### YOUR OBJECTIVE
The copy you return should hold every record below word for word and no images.

### GIVEN INFORMATION
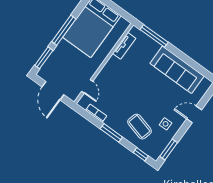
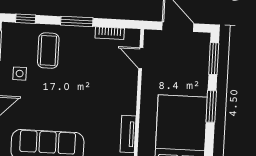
window: (64, 30) -> (211, 106), width x0.69
coffee table: (140, 127) -> (48, 51), turned 75

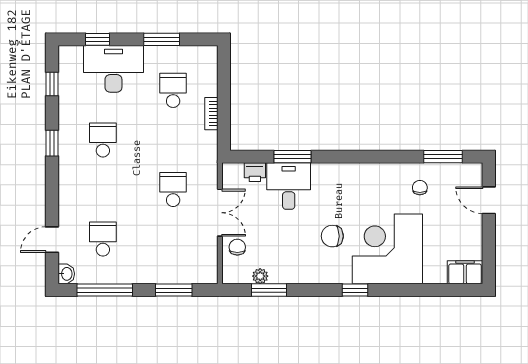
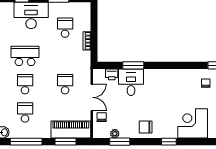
school desk: (103, 140) -> (25, 56), width x1.85
school desk: (103, 189) -> (25, 84), added
chair: (332, 236) -> (146, 127), moved
corner desk: (387, 249) -> (193, 123), width x0.74, depth x0.74
piano: (183, 269) -> (71, 130), added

### OUTPUT
window: (64, 30) -> (211, 106), width x0.69
coffee table: (140, 127) -> (48, 51), turned 75

school desk: (103, 140) -> (25, 56), width x1.85
school desk: (103, 189) -> (25, 84), added
chair: (332, 236) -> (146, 127), moved
corner desk: (387, 249) -> (193, 123), width x0.74, depth x0.74
piano: (183, 269) -> (71, 130), added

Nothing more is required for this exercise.